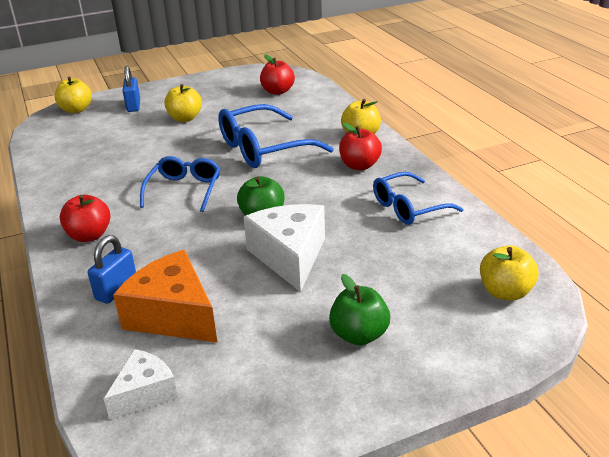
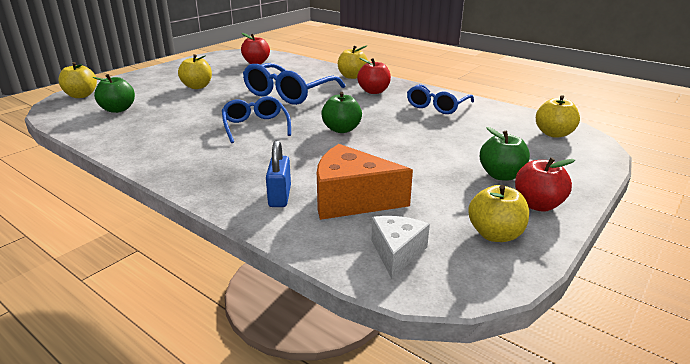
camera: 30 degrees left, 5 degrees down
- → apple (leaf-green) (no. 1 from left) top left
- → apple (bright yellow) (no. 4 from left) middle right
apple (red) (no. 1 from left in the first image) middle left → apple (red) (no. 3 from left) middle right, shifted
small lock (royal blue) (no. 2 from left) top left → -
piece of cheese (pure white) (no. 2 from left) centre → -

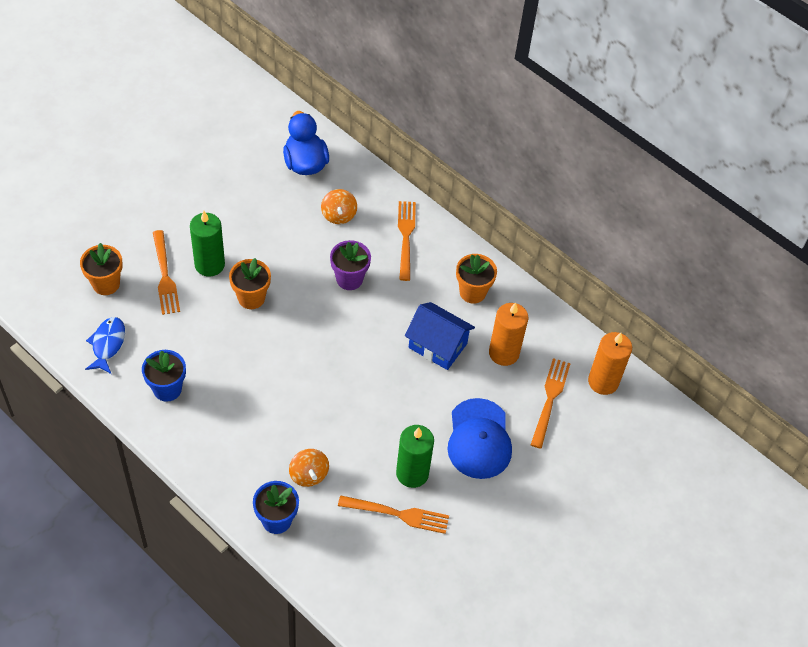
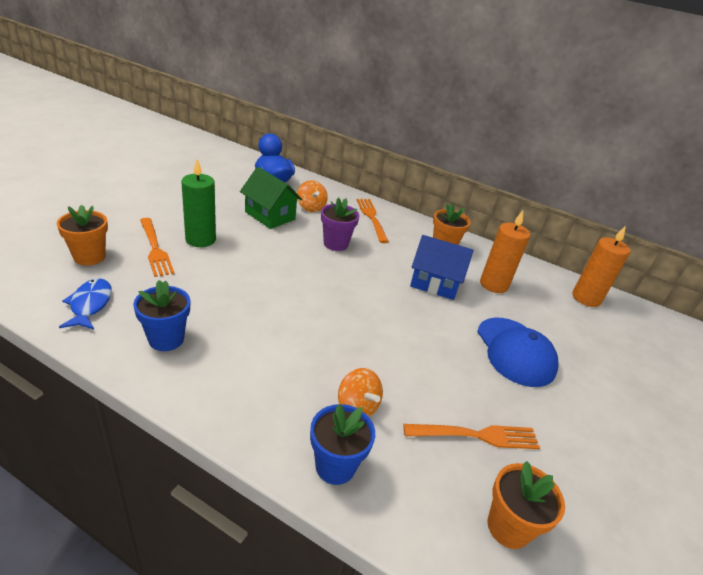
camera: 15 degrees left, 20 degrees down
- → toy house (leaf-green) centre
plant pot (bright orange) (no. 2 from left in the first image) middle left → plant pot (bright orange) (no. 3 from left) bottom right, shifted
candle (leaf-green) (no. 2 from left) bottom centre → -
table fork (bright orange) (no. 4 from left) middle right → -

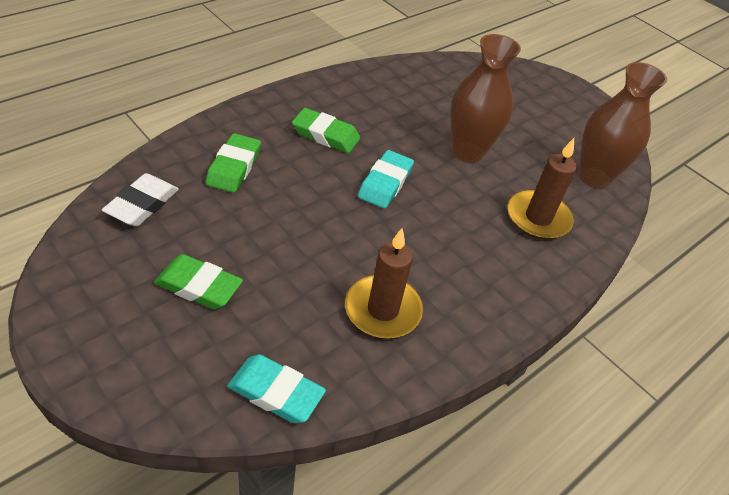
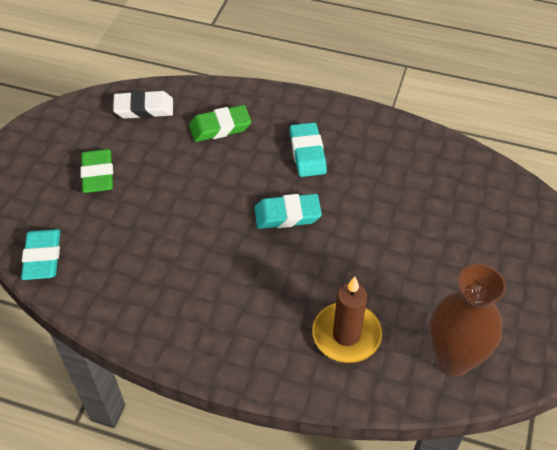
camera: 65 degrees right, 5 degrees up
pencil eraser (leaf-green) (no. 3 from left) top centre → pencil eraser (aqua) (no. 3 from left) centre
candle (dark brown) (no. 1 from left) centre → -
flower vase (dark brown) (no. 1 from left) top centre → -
━━━━━━━━━━━━━━━━━━━━
PROBLEM STATEMENT:
Out of the material above, select every line that holds the string "first".

EXERCISE RESPONSE:
apple (red) (no. 1 from left in the first image) middle left → apple (red) (no. 3 from left) middle right, shifted
plant pot (bright orange) (no. 2 from left in the first image) middle left → plant pot (bright orange) (no. 3 from left) bottom right, shifted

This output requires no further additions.